-- MATERIAL FOR THE TASK --
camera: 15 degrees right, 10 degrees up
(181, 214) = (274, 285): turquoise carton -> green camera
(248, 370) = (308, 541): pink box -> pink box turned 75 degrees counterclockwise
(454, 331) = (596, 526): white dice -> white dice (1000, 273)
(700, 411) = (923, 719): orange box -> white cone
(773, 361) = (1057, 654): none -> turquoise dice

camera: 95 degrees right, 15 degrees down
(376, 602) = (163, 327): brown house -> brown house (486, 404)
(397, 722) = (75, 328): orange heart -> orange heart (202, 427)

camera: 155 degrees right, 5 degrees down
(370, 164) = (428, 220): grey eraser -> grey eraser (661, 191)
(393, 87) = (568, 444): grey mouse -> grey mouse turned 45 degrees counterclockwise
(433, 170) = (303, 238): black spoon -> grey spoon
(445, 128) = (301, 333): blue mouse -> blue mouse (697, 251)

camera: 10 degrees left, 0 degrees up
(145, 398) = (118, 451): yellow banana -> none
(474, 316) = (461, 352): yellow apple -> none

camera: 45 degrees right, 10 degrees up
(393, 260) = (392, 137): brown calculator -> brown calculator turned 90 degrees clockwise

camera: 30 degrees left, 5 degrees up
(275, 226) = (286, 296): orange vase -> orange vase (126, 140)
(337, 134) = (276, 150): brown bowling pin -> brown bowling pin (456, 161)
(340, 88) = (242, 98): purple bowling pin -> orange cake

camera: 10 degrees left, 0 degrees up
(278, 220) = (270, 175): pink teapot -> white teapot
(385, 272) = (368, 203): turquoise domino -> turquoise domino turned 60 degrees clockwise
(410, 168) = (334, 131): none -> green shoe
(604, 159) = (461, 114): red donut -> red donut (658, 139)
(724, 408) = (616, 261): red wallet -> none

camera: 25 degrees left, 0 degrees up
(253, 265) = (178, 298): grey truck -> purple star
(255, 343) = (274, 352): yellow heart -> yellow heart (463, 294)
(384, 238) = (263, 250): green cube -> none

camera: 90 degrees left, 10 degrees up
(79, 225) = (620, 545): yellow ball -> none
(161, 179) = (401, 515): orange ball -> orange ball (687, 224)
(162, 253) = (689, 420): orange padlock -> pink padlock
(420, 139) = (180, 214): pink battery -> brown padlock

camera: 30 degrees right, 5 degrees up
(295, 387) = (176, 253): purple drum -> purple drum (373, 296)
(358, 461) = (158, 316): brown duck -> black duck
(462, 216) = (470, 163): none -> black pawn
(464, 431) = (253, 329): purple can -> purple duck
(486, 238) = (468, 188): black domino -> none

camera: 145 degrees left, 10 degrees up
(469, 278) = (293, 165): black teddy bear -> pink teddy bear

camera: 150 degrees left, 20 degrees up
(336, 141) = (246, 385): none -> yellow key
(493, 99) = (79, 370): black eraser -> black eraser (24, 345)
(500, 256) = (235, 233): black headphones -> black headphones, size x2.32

-- WORK ORDER --
Copy all the records above exactly, missing none.

-- SOLUTION TO THIS PROBLEM --
camera: 15 degrees right, 10 degrees up
(181, 214) = (274, 285): turquoise carton -> green camera
(248, 370) = (308, 541): pink box -> pink box turned 75 degrees counterclockwise
(454, 331) = (596, 526): white dice -> white dice (1000, 273)
(700, 411) = (923, 719): orange box -> white cone
(773, 361) = (1057, 654): none -> turquoise dice

camera: 95 degrees right, 15 degrees down
(376, 602) = (163, 327): brown house -> brown house (486, 404)
(397, 722) = (75, 328): orange heart -> orange heart (202, 427)

camera: 155 degrees right, 5 degrees down
(370, 164) = (428, 220): grey eraser -> grey eraser (661, 191)
(393, 87) = (568, 444): grey mouse -> grey mouse turned 45 degrees counterclockwise
(433, 170) = (303, 238): black spoon -> grey spoon
(445, 128) = (301, 333): blue mouse -> blue mouse (697, 251)

camera: 10 degrees left, 0 degrees up
(145, 398) = (118, 451): yellow banana -> none
(474, 316) = (461, 352): yellow apple -> none

camera: 45 degrees right, 10 degrees up
(393, 260) = (392, 137): brown calculator -> brown calculator turned 90 degrees clockwise

camera: 30 degrees left, 5 degrees up
(275, 226) = (286, 296): orange vase -> orange vase (126, 140)
(337, 134) = (276, 150): brown bowling pin -> brown bowling pin (456, 161)
(340, 88) = (242, 98): purple bowling pin -> orange cake

camera: 10 degrees left, 0 degrees up
(278, 220) = (270, 175): pink teapot -> white teapot
(385, 272) = (368, 203): turquoise domino -> turquoise domino turned 60 degrees clockwise
(410, 168) = (334, 131): none -> green shoe
(604, 159) = (461, 114): red donut -> red donut (658, 139)
(724, 408) = (616, 261): red wallet -> none

camera: 25 degrees left, 0 degrees up
(253, 265) = (178, 298): grey truck -> purple star
(255, 343) = (274, 352): yellow heart -> yellow heart (463, 294)
(384, 238) = (263, 250): green cube -> none

camera: 90 degrees left, 10 degrees up
(79, 225) = (620, 545): yellow ball -> none
(161, 179) = (401, 515): orange ball -> orange ball (687, 224)
(162, 253) = (689, 420): orange padlock -> pink padlock
(420, 139) = (180, 214): pink battery -> brown padlock

camera: 30 degrees right, 5 degrees up
(295, 387) = (176, 253): purple drum -> purple drum (373, 296)
(358, 461) = (158, 316): brown duck -> black duck
(462, 216) = (470, 163): none -> black pawn
(464, 431) = (253, 329): purple can -> purple duck
(486, 238) = (468, 188): black domino -> none

camera: 145 degrees left, 10 degrees up
(469, 278) = (293, 165): black teddy bear -> pink teddy bear

camera: 150 degrees left, 20 degrees up
(336, 141) = (246, 385): none -> yellow key
(493, 99) = (79, 370): black eraser -> black eraser (24, 345)
(500, 256) = (235, 233): black headphones -> black headphones, size x2.32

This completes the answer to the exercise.